_Exercise goal_.
Omit the images. Reproduce each line of the records exactly as it appears.

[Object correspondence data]
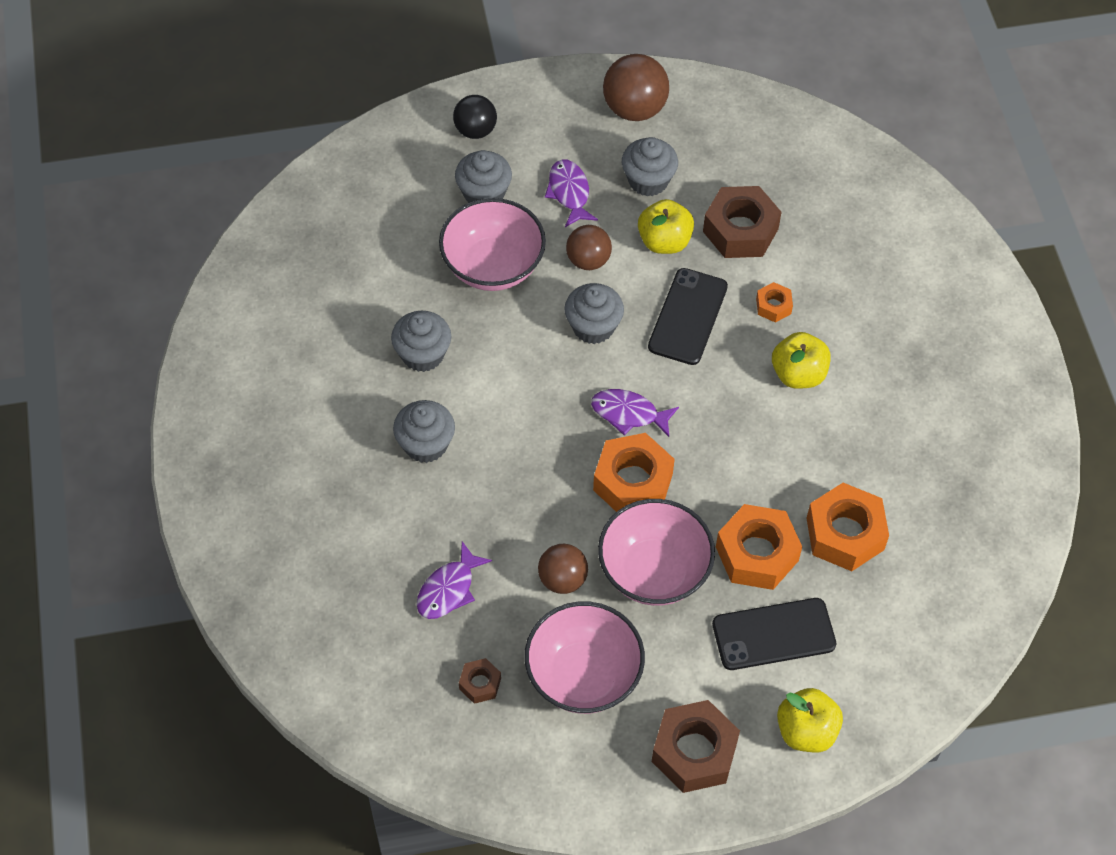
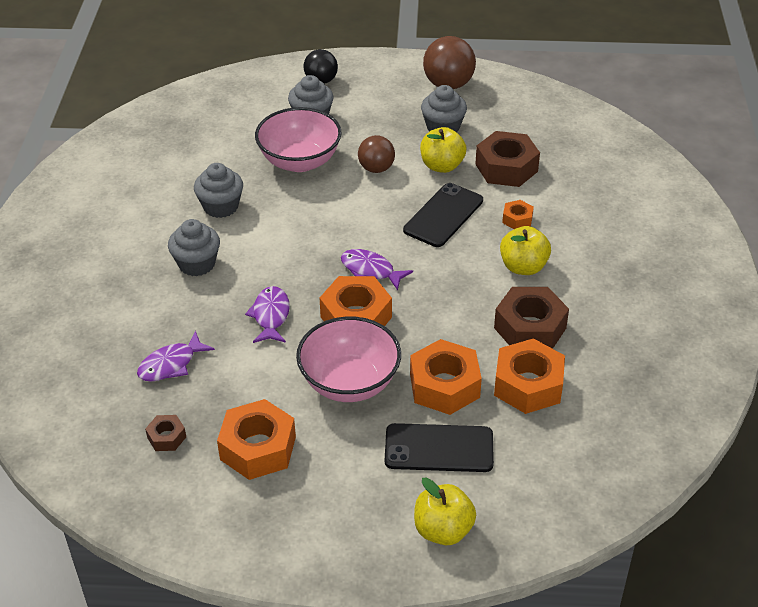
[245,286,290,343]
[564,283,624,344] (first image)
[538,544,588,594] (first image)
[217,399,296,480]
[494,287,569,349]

_Expected answer_.
[245,286,290,343]
[564,283,624,344] (first image)
[538,544,588,594] (first image)
[217,399,296,480]
[494,287,569,349]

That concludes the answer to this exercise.